# [What is required]
Update the lines of the listing below, starting at the one containing "purple trapezoid: moved" and ending at the one containing "pink semicircle: moved", by changing "counterclockwise" to "anticlockwise" and keeping everything else the same. Return only those lines, and leave out the picture lines.
────────
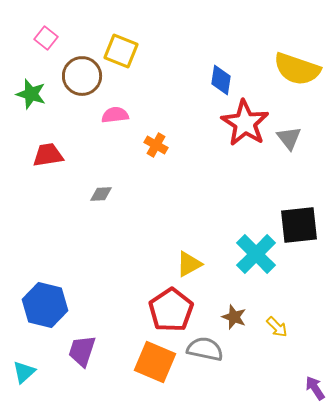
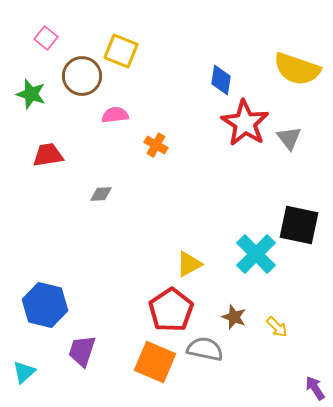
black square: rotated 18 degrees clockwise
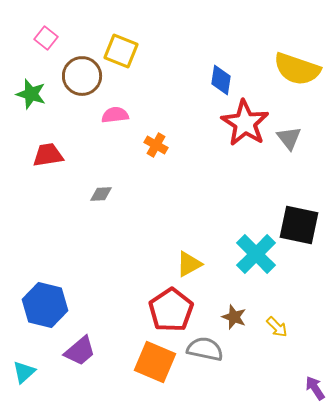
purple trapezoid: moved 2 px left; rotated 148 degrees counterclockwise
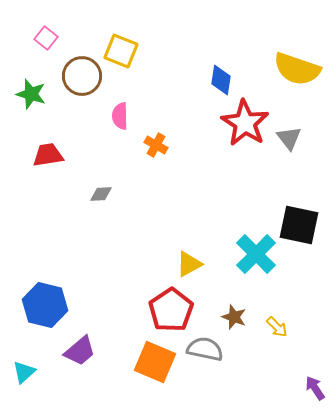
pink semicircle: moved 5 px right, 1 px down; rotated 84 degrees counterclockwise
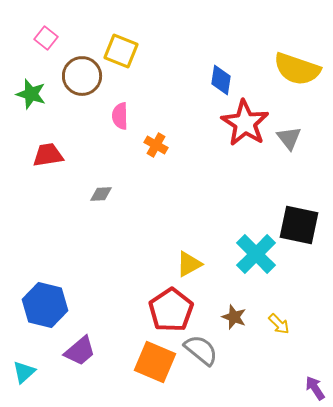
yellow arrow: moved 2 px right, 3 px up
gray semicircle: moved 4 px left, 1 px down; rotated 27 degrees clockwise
────────
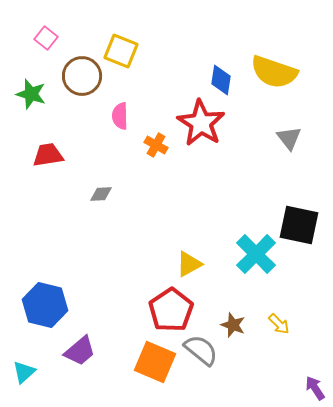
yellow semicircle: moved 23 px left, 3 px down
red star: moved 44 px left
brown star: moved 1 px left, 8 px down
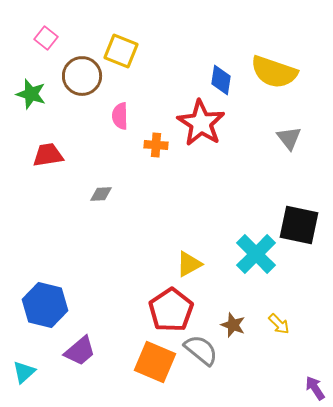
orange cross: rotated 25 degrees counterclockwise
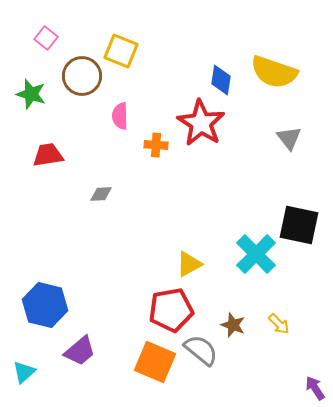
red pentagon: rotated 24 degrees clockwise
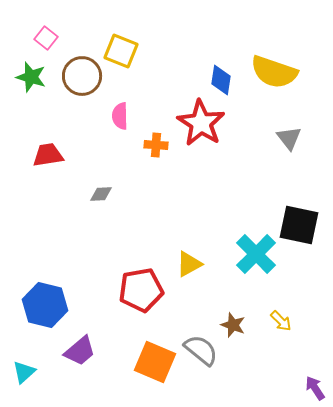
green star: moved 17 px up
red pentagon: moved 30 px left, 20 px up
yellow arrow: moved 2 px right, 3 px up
────────
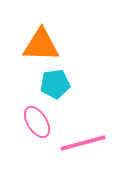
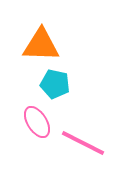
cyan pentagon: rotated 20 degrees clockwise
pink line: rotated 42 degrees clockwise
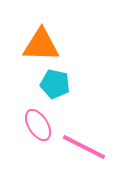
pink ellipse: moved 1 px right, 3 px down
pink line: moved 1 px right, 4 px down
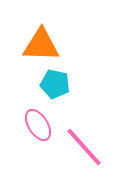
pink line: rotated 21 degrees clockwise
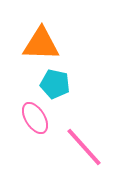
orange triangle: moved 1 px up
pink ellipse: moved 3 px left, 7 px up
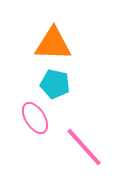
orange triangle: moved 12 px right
────────
# [Correct response]
purple trapezoid: moved 2 px left; rotated 148 degrees anticlockwise
pink semicircle: moved 5 px right, 1 px down; rotated 84 degrees anticlockwise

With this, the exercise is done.